### YOUR OBJECTIVE
For every entry that follows, return the words exactly and omit any picture.

-----

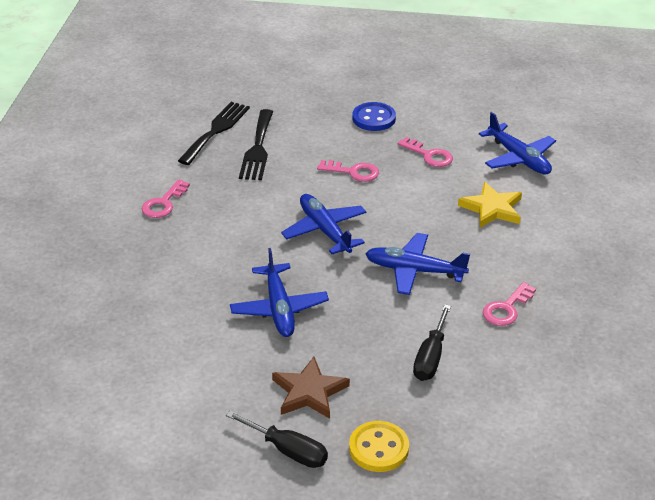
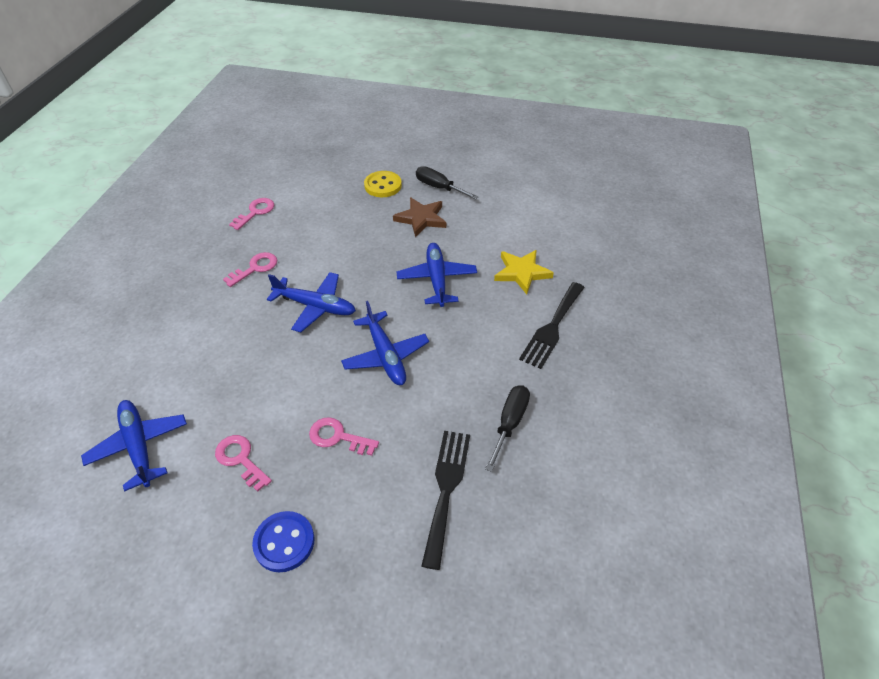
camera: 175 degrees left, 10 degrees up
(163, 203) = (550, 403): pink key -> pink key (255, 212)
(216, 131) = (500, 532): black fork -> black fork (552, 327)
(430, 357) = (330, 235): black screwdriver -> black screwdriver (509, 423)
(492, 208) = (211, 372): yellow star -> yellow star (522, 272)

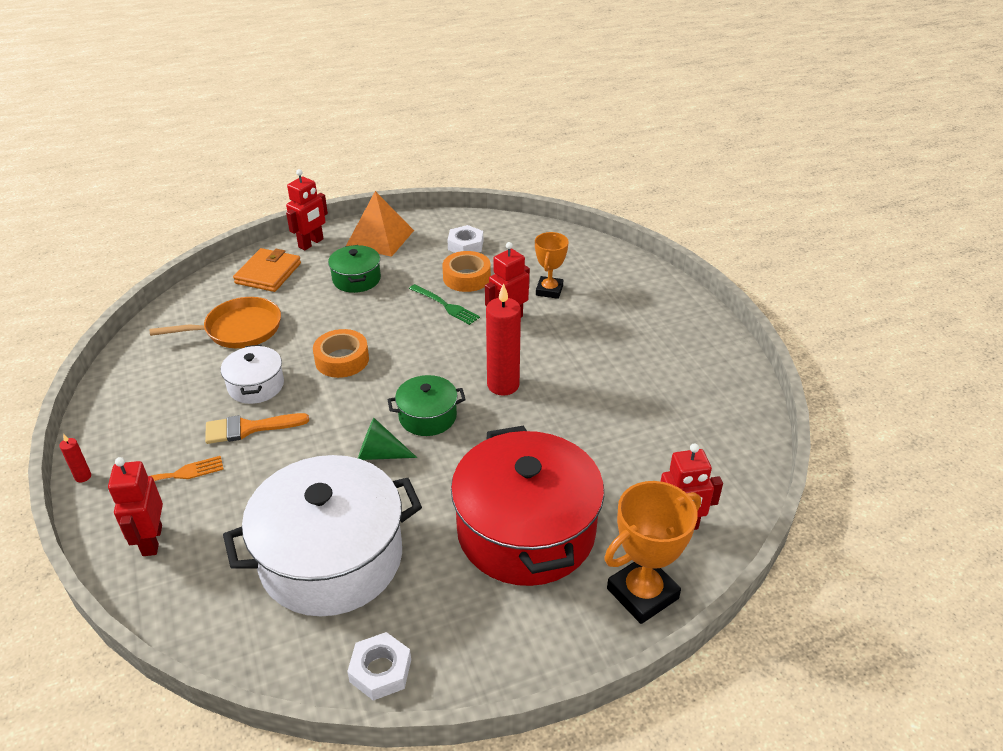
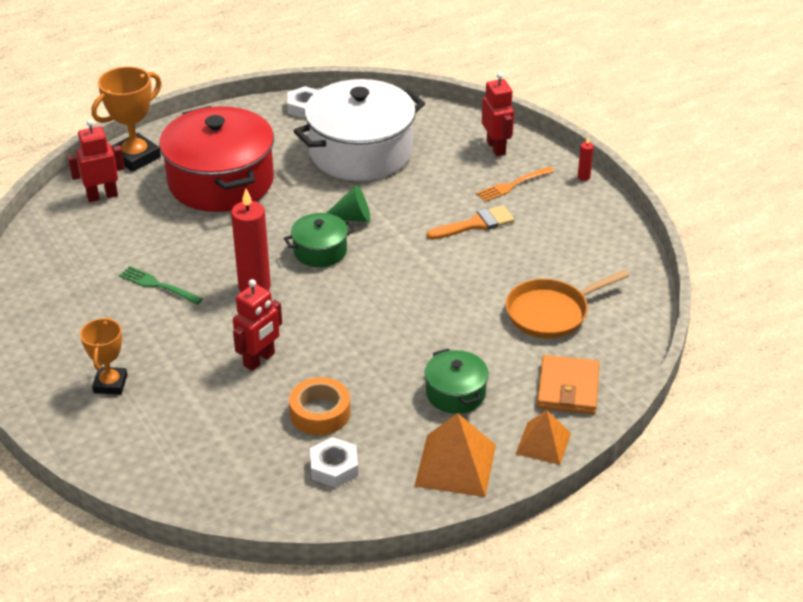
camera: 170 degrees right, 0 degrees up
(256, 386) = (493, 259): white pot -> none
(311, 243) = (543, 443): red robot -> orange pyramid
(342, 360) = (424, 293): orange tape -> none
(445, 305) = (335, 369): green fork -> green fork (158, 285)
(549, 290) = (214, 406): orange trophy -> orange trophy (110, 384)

-----

### ANSWER FOR THIS EXERCISE
camera: 175 degrees left, 10 degrees up
(163, 203) = (550, 403): pink key -> pink key (255, 212)
(216, 131) = (500, 532): black fork -> black fork (552, 327)
(430, 357) = (330, 235): black screwdriver -> black screwdriver (509, 423)
(492, 208) = (211, 372): yellow star -> yellow star (522, 272)

camera: 170 degrees right, 0 degrees up
(256, 386) = (493, 259): white pot -> none
(311, 243) = (543, 443): red robot -> orange pyramid
(342, 360) = (424, 293): orange tape -> none
(445, 305) = (335, 369): green fork -> green fork (158, 285)
(549, 290) = (214, 406): orange trophy -> orange trophy (110, 384)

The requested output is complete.